# [Stored records]
===============

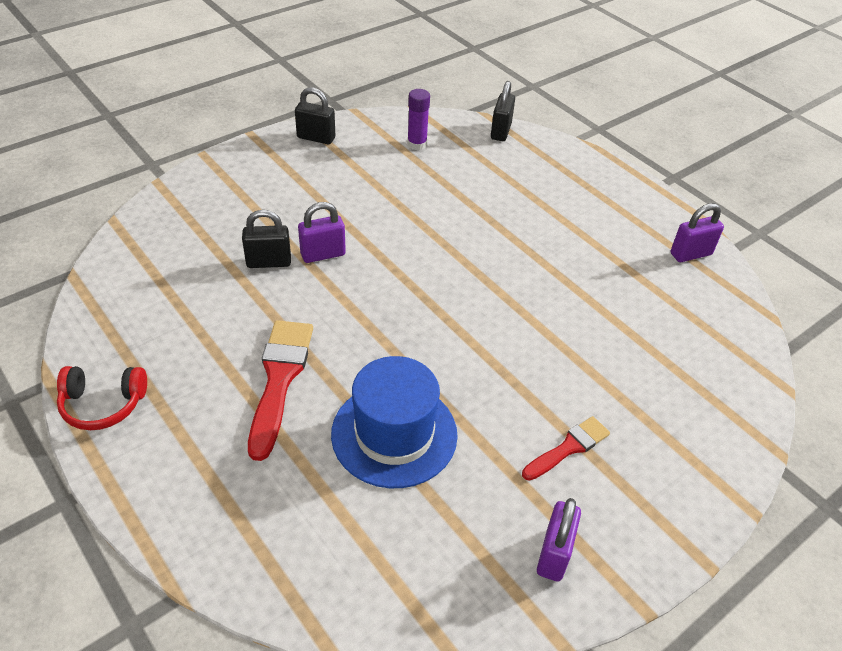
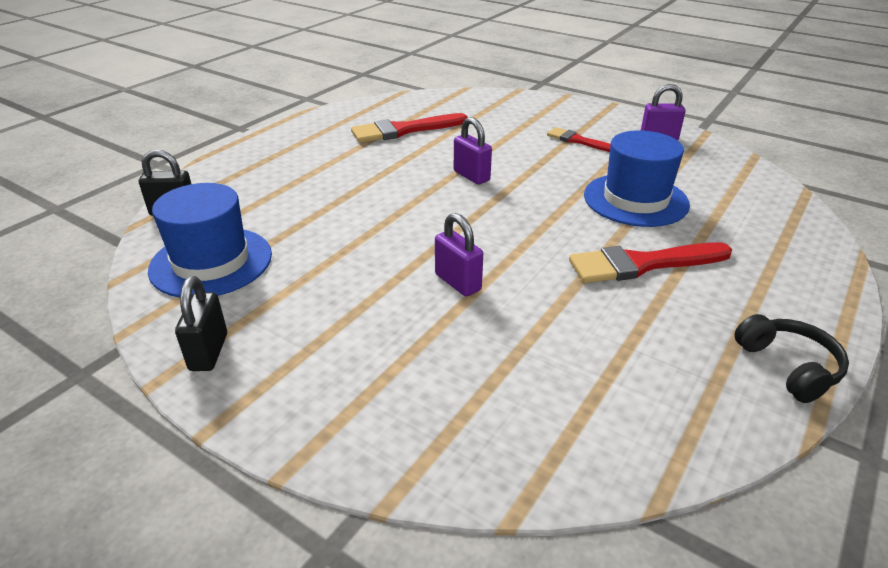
camera: 105 degrees left, 10 degrees down
(103, 404) = (789, 366): red headphones -> black headphones
(269, 262) = (496, 317): black padlock -> none
(417, 144) = (211, 262): purple glue stick -> blue hat
(637, 289) = (404, 130): none -> red brush
(691, 254) = (349, 115): purple padlock -> purple padlock (471, 176)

===============

# [EXERCISE]
Every line of the data above should be repeated exactly. Omit the pictures.

# [RESULT OF THIS EXERCISE]
camera: 105 degrees left, 10 degrees down
(103, 404) = (789, 366): red headphones -> black headphones
(269, 262) = (496, 317): black padlock -> none
(417, 144) = (211, 262): purple glue stick -> blue hat
(637, 289) = (404, 130): none -> red brush
(691, 254) = (349, 115): purple padlock -> purple padlock (471, 176)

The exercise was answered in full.